Description of the task: Copy each line that contains the string "turned", taking them from the material.

Input data:
=== Begin Enclosure ===

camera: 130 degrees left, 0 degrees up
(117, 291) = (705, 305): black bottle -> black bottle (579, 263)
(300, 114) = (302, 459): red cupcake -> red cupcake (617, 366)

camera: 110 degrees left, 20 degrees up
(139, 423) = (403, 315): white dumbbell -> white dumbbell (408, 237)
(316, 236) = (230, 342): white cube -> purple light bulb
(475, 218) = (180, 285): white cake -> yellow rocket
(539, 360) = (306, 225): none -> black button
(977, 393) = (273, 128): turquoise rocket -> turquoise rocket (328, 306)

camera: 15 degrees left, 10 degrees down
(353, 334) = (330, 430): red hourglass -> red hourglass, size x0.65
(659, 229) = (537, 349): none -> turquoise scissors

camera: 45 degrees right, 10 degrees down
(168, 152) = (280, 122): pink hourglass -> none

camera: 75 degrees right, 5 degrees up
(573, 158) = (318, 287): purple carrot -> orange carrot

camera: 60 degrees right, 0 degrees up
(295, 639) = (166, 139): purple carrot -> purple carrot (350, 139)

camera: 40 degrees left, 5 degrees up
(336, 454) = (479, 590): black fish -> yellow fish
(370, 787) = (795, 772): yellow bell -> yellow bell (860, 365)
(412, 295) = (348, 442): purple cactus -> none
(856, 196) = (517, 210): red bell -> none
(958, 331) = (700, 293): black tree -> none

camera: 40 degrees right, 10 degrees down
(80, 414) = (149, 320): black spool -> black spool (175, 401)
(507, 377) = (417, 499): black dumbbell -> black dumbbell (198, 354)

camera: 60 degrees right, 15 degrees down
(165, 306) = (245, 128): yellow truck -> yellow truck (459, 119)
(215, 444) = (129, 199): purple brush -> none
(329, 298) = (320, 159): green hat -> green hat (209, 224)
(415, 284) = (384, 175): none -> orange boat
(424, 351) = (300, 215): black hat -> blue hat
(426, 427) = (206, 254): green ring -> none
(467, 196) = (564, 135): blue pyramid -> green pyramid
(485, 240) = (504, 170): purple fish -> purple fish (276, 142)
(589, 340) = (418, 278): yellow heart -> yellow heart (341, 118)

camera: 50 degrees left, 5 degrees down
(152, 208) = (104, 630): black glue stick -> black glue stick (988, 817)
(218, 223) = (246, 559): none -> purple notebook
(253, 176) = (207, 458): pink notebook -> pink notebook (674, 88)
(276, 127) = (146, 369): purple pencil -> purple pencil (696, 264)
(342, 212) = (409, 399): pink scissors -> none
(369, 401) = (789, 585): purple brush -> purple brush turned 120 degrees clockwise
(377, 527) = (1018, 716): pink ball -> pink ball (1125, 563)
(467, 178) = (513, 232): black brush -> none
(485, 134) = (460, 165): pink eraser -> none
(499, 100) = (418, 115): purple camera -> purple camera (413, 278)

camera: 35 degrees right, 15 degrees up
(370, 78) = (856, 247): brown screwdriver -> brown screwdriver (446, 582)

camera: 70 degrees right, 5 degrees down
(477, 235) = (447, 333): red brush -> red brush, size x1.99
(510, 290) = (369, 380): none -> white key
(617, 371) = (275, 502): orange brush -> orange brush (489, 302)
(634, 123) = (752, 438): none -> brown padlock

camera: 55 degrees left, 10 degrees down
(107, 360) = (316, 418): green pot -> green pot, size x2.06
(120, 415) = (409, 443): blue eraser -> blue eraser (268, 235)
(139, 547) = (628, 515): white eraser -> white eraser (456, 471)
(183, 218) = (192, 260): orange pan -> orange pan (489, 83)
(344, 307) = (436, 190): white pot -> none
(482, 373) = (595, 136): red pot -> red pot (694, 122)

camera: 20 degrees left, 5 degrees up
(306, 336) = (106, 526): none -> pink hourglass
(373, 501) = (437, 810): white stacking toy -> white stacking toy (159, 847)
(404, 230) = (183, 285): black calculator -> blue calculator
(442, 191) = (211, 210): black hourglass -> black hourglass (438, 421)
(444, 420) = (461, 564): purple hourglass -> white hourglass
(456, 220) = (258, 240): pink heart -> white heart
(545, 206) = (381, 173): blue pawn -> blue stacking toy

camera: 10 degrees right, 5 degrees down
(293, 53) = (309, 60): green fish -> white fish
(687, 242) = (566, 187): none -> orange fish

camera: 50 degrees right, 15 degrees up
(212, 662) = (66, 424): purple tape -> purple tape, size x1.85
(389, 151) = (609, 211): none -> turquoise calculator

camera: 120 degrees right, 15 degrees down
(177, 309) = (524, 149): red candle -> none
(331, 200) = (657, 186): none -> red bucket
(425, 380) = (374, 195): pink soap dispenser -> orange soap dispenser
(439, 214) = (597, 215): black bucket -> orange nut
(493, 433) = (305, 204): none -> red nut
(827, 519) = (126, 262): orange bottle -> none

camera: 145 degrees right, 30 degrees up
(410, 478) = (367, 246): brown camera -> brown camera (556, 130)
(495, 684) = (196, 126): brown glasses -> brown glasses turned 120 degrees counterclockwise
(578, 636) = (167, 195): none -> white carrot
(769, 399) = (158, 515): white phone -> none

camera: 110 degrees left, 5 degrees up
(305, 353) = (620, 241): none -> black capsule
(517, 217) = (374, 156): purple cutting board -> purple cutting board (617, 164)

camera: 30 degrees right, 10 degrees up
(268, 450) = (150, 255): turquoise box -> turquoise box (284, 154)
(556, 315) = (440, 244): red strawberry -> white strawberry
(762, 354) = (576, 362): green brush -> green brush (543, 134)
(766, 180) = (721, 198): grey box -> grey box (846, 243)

=== End Enclosure ===

Written answer:
(369, 401) = (789, 585): purple brush -> purple brush turned 120 degrees clockwise
(495, 684) = (196, 126): brown glasses -> brown glasses turned 120 degrees counterclockwise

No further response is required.